#### WHAT YOU WILL DO
Reproduce the full listing without a single change.

#### GIVEN RECORDS
Content starts

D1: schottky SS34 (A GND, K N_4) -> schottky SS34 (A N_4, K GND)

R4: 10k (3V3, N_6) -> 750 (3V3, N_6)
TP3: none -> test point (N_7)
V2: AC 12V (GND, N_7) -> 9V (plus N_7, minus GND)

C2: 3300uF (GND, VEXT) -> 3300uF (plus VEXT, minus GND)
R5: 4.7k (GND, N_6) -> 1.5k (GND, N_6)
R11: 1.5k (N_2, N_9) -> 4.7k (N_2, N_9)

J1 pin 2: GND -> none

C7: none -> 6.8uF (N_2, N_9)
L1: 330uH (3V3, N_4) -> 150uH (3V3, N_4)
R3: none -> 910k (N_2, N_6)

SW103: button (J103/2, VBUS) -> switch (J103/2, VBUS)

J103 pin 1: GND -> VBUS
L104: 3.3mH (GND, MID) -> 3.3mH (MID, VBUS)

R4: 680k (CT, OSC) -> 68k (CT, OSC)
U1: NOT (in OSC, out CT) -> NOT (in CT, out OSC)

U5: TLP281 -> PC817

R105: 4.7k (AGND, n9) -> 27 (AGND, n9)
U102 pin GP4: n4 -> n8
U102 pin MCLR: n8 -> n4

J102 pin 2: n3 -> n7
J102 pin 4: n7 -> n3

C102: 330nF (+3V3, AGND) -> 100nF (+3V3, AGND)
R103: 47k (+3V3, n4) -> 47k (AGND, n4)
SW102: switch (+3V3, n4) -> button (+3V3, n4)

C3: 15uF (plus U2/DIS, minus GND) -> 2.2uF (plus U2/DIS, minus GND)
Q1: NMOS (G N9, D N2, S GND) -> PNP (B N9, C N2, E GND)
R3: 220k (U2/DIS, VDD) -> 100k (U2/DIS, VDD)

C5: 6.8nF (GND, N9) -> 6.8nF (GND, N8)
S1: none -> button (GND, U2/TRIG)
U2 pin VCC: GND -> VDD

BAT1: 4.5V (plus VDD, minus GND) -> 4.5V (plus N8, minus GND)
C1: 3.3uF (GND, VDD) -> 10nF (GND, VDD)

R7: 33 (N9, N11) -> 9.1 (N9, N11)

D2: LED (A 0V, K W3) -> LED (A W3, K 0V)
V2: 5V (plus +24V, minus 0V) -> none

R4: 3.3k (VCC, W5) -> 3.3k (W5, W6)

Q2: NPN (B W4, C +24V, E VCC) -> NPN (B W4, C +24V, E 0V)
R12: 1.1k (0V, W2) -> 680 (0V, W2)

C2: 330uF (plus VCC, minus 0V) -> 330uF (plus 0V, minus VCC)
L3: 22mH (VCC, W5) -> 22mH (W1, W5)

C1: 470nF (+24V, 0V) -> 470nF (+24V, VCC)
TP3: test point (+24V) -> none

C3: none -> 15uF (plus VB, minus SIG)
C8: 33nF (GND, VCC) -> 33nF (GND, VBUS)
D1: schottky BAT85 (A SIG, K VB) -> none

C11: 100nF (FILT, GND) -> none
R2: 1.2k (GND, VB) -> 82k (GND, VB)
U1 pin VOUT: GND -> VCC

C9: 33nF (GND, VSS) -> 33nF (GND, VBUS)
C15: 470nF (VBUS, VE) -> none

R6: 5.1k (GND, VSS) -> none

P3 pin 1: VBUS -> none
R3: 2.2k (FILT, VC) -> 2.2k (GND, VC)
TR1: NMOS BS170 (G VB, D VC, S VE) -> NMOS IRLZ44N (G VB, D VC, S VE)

Content ends

#### ANSWER TO THIS TASK
D1: schottky SS34 (A GND, K N_4) -> schottky SS34 (A N_4, K GND)

R4: 10k (3V3, N_6) -> 750 (3V3, N_6)
TP3: none -> test point (N_7)
V2: AC 12V (GND, N_7) -> 9V (plus N_7, minus GND)

C2: 3300uF (GND, VEXT) -> 3300uF (plus VEXT, minus GND)
R5: 4.7k (GND, N_6) -> 1.5k (GND, N_6)
R11: 1.5k (N_2, N_9) -> 4.7k (N_2, N_9)

J1 pin 2: GND -> none

C7: none -> 6.8uF (N_2, N_9)
L1: 330uH (3V3, N_4) -> 150uH (3V3, N_4)
R3: none -> 910k (N_2, N_6)

SW103: button (J103/2, VBUS) -> switch (J103/2, VBUS)

J103 pin 1: GND -> VBUS
L104: 3.3mH (GND, MID) -> 3.3mH (MID, VBUS)

R4: 680k (CT, OSC) -> 68k (CT, OSC)
U1: NOT (in OSC, out CT) -> NOT (in CT, out OSC)

U5: TLP281 -> PC817

R105: 4.7k (AGND, n9) -> 27 (AGND, n9)
U102 pin GP4: n4 -> n8
U102 pin MCLR: n8 -> n4

J102 pin 2: n3 -> n7
J102 pin 4: n7 -> n3

C102: 330nF (+3V3, AGND) -> 100nF (+3V3, AGND)
R103: 47k (+3V3, n4) -> 47k (AGND, n4)
SW102: switch (+3V3, n4) -> button (+3V3, n4)

C3: 15uF (plus U2/DIS, minus GND) -> 2.2uF (plus U2/DIS, minus GND)
Q1: NMOS (G N9, D N2, S GND) -> PNP (B N9, C N2, E GND)
R3: 220k (U2/DIS, VDD) -> 100k (U2/DIS, VDD)

C5: 6.8nF (GND, N9) -> 6.8nF (GND, N8)
S1: none -> button (GND, U2/TRIG)
U2 pin VCC: GND -> VDD

BAT1: 4.5V (plus VDD, minus GND) -> 4.5V (plus N8, minus GND)
C1: 3.3uF (GND, VDD) -> 10nF (GND, VDD)

R7: 33 (N9, N11) -> 9.1 (N9, N11)

D2: LED (A 0V, K W3) -> LED (A W3, K 0V)
V2: 5V (plus +24V, minus 0V) -> none

R4: 3.3k (VCC, W5) -> 3.3k (W5, W6)

Q2: NPN (B W4, C +24V, E VCC) -> NPN (B W4, C +24V, E 0V)
R12: 1.1k (0V, W2) -> 680 (0V, W2)

C2: 330uF (plus VCC, minus 0V) -> 330uF (plus 0V, minus VCC)
L3: 22mH (VCC, W5) -> 22mH (W1, W5)

C1: 470nF (+24V, 0V) -> 470nF (+24V, VCC)
TP3: test point (+24V) -> none

C3: none -> 15uF (plus VB, minus SIG)
C8: 33nF (GND, VCC) -> 33nF (GND, VBUS)
D1: schottky BAT85 (A SIG, K VB) -> none

C11: 100nF (FILT, GND) -> none
R2: 1.2k (GND, VB) -> 82k (GND, VB)
U1 pin VOUT: GND -> VCC

C9: 33nF (GND, VSS) -> 33nF (GND, VBUS)
C15: 470nF (VBUS, VE) -> none

R6: 5.1k (GND, VSS) -> none

P3 pin 1: VBUS -> none
R3: 2.2k (FILT, VC) -> 2.2k (GND, VC)
TR1: NMOS BS170 (G VB, D VC, S VE) -> NMOS IRLZ44N (G VB, D VC, S VE)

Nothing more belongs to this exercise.